### Exercise goal
Every line below containing the word "czarny" should be found and copied.

(Spatial object tracking data)
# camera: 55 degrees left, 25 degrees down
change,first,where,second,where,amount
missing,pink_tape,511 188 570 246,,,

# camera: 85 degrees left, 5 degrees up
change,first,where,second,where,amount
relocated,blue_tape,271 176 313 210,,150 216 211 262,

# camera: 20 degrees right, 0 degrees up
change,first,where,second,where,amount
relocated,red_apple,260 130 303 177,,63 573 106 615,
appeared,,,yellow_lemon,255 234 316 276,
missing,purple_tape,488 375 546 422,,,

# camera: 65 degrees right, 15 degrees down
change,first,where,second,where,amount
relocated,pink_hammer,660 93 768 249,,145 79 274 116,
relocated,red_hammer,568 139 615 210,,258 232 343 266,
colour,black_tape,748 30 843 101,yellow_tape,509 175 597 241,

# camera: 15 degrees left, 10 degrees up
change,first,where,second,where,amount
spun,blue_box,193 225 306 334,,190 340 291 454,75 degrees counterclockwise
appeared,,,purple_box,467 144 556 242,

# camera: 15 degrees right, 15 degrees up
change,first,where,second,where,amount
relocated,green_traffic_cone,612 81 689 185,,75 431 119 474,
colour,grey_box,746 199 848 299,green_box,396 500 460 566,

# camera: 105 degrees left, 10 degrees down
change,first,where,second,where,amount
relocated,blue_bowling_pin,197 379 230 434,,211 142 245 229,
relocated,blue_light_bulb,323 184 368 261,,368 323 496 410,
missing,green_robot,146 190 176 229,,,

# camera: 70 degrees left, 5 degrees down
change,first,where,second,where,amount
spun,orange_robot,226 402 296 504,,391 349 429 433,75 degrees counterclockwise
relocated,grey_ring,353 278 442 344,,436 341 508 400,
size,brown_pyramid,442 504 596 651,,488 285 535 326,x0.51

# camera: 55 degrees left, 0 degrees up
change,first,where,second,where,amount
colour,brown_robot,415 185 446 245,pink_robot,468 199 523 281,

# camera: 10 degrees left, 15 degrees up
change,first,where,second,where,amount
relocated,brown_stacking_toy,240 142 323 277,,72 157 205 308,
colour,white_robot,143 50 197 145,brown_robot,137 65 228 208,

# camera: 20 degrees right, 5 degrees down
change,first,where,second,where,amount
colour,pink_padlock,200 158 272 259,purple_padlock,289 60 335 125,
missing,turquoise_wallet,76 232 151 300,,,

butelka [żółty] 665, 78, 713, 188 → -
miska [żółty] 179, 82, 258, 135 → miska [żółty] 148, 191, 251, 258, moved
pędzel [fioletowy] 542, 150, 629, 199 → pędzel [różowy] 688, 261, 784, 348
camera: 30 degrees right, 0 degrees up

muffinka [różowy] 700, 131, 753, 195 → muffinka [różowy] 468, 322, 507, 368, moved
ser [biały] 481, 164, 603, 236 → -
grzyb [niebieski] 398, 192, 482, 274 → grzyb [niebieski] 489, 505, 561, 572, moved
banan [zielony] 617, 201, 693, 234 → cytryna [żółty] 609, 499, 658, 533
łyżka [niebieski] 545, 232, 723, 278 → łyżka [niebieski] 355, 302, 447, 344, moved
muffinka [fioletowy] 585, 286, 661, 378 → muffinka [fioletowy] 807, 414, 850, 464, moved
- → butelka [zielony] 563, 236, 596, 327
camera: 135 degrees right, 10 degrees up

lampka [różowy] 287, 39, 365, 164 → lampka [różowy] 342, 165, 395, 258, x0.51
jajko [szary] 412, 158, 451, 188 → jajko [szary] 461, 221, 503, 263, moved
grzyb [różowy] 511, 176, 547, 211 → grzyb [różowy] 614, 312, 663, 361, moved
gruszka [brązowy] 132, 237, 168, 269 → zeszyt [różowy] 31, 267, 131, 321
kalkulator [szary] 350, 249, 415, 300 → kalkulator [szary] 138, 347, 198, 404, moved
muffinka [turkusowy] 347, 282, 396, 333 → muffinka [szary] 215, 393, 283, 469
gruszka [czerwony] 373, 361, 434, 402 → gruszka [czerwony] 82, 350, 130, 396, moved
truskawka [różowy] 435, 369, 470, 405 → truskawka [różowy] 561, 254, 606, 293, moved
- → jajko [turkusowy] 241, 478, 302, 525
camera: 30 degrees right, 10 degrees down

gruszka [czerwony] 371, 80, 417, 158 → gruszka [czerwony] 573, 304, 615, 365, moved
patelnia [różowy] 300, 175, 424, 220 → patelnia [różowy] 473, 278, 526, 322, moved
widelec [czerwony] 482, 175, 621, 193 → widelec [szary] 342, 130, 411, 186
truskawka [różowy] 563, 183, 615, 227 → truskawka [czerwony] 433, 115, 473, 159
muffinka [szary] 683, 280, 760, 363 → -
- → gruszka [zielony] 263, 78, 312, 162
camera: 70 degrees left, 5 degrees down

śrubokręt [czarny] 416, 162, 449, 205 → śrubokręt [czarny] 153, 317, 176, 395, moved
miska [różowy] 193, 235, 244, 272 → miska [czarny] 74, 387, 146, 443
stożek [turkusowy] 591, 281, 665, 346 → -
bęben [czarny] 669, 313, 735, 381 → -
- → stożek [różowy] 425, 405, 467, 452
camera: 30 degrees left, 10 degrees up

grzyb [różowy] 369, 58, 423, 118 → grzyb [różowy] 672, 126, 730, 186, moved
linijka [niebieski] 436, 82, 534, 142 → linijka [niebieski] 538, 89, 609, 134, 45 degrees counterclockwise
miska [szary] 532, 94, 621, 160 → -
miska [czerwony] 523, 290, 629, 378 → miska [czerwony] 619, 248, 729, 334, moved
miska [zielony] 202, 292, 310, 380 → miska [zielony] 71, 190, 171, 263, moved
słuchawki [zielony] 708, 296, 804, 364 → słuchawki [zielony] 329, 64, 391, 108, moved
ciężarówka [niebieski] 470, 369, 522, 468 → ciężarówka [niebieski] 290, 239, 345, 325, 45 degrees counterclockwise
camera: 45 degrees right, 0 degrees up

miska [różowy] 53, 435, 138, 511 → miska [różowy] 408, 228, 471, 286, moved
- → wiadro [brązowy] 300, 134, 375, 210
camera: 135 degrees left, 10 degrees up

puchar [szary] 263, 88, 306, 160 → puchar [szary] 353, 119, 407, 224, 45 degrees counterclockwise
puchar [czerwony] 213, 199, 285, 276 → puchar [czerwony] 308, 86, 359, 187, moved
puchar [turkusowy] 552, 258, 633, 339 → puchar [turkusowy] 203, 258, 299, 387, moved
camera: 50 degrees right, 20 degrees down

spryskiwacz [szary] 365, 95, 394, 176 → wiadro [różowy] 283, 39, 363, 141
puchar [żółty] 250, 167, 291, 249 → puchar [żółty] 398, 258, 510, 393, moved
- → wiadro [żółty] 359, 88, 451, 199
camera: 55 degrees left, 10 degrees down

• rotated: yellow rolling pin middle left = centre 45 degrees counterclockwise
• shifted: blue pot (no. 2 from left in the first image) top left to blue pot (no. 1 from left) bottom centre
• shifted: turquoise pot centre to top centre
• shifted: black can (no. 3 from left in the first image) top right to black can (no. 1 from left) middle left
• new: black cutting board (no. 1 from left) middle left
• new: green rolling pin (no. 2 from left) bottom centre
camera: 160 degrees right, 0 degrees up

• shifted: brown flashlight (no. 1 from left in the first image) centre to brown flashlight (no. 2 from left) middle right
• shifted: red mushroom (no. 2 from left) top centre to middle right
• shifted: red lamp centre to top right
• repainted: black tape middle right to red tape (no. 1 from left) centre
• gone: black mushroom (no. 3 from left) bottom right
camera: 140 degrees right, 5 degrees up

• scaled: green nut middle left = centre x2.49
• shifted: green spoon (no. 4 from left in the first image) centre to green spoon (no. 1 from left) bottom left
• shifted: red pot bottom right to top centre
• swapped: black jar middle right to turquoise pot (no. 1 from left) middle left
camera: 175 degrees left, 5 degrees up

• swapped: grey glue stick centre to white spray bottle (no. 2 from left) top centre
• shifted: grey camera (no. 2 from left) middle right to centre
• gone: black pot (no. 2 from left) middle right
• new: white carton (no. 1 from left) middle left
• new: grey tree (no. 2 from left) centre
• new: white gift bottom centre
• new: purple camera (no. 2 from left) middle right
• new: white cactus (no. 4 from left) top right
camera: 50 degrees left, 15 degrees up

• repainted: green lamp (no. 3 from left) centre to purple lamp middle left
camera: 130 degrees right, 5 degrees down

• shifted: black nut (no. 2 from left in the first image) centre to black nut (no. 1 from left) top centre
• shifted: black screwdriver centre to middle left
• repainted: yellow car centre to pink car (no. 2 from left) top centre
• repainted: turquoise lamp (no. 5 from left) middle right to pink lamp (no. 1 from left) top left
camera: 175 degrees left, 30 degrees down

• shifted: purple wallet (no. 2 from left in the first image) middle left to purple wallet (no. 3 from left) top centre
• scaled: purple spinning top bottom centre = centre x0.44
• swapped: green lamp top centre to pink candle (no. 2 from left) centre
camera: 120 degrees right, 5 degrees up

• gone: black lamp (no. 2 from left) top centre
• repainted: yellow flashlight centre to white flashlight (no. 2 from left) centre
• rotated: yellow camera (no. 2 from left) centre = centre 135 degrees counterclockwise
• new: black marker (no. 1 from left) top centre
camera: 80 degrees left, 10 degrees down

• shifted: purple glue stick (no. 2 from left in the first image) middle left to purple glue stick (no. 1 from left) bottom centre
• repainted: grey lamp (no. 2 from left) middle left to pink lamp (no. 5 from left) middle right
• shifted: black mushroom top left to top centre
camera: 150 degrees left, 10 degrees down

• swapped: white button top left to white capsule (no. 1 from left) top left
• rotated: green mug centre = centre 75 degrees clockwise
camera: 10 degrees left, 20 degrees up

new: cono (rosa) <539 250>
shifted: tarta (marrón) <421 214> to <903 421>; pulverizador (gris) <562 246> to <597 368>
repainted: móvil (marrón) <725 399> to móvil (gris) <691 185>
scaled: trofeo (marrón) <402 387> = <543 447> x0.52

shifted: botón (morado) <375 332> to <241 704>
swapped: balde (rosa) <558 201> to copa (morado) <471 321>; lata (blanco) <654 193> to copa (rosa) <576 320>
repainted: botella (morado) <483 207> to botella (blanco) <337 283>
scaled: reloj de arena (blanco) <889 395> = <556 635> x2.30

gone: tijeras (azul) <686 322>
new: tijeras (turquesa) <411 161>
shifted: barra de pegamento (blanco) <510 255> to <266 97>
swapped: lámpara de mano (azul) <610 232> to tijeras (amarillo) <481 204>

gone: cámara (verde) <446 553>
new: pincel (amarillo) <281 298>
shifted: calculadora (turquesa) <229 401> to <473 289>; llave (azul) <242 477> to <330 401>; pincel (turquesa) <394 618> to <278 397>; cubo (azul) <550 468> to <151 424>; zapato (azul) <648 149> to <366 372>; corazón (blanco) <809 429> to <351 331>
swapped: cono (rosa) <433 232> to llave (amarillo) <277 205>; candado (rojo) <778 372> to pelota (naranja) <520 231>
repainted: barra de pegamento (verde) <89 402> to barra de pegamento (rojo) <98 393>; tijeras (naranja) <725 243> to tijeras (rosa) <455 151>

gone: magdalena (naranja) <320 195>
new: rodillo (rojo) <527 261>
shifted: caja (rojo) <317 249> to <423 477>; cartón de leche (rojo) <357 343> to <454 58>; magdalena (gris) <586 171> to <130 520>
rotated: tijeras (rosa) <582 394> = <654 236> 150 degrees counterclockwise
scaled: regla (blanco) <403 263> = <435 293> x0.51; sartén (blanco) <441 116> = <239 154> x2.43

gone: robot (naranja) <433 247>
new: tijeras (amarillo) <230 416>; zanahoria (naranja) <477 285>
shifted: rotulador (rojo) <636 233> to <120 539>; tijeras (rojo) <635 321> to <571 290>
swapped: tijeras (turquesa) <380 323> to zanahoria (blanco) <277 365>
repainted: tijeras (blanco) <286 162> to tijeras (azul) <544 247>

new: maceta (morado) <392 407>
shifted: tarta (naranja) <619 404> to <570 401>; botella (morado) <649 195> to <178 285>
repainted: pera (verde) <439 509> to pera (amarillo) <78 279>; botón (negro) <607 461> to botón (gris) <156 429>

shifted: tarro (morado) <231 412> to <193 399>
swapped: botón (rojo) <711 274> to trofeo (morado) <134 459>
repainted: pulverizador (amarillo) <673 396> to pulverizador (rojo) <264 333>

### Answer
śrubokręt [czarny] 416, 162, 449, 205 → śrubokręt [czarny] 153, 317, 176, 395, moved
miska [różowy] 193, 235, 244, 272 → miska [czarny] 74, 387, 146, 443
bęben [czarny] 669, 313, 735, 381 → -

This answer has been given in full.